- Aim of the exercise -
Give back every record below precisely as written.

- Task material -
------

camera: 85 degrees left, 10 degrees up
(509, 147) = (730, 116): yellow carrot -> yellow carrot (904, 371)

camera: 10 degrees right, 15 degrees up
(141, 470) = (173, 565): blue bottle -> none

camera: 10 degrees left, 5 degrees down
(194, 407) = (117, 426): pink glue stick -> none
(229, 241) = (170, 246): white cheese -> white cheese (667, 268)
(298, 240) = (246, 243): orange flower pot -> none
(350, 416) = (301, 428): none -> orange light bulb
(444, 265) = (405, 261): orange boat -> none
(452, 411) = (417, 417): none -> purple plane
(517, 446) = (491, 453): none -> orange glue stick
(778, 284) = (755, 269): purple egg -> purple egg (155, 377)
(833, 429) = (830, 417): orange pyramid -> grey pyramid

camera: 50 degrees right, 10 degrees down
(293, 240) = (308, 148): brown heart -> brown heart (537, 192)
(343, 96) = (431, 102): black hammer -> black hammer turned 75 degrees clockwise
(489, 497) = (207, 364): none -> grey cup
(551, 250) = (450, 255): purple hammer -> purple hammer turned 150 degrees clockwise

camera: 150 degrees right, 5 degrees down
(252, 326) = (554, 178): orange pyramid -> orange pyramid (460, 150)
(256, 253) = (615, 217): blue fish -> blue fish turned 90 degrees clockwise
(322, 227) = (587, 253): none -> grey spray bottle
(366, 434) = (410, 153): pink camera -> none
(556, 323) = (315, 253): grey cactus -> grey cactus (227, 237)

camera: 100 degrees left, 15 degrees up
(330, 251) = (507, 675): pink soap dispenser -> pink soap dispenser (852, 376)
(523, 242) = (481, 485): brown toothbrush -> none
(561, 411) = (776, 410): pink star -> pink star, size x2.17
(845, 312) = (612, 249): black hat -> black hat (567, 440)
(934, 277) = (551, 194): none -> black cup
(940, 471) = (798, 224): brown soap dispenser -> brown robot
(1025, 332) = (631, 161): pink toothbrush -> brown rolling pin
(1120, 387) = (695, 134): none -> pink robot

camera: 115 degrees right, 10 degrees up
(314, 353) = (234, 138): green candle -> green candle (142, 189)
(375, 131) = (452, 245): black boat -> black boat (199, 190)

------

- Result of the task -
camera: 85 degrees left, 10 degrees up
(509, 147) = (730, 116): yellow carrot -> yellow carrot (904, 371)

camera: 10 degrees right, 15 degrees up
(141, 470) = (173, 565): blue bottle -> none

camera: 10 degrees left, 5 degrees down
(194, 407) = (117, 426): pink glue stick -> none
(229, 241) = (170, 246): white cheese -> white cheese (667, 268)
(298, 240) = (246, 243): orange flower pot -> none
(350, 416) = (301, 428): none -> orange light bulb
(444, 265) = (405, 261): orange boat -> none
(452, 411) = (417, 417): none -> purple plane
(517, 446) = (491, 453): none -> orange glue stick
(778, 284) = (755, 269): purple egg -> purple egg (155, 377)
(833, 429) = (830, 417): orange pyramid -> grey pyramid

camera: 50 degrees right, 10 degrees down
(293, 240) = (308, 148): brown heart -> brown heart (537, 192)
(343, 96) = (431, 102): black hammer -> black hammer turned 75 degrees clockwise
(489, 497) = (207, 364): none -> grey cup
(551, 250) = (450, 255): purple hammer -> purple hammer turned 150 degrees clockwise

camera: 150 degrees right, 5 degrees down
(252, 326) = (554, 178): orange pyramid -> orange pyramid (460, 150)
(256, 253) = (615, 217): blue fish -> blue fish turned 90 degrees clockwise
(322, 227) = (587, 253): none -> grey spray bottle
(366, 434) = (410, 153): pink camera -> none
(556, 323) = (315, 253): grey cactus -> grey cactus (227, 237)

camera: 100 degrees left, 15 degrees up
(330, 251) = (507, 675): pink soap dispenser -> pink soap dispenser (852, 376)
(523, 242) = (481, 485): brown toothbrush -> none
(561, 411) = (776, 410): pink star -> pink star, size x2.17
(845, 312) = (612, 249): black hat -> black hat (567, 440)
(934, 277) = (551, 194): none -> black cup
(940, 471) = (798, 224): brown soap dispenser -> brown robot
(1025, 332) = (631, 161): pink toothbrush -> brown rolling pin
(1120, 387) = (695, 134): none -> pink robot

camera: 115 degrees right, 10 degrees up
(314, 353) = (234, 138): green candle -> green candle (142, 189)
(375, 131) = (452, 245): black boat -> black boat (199, 190)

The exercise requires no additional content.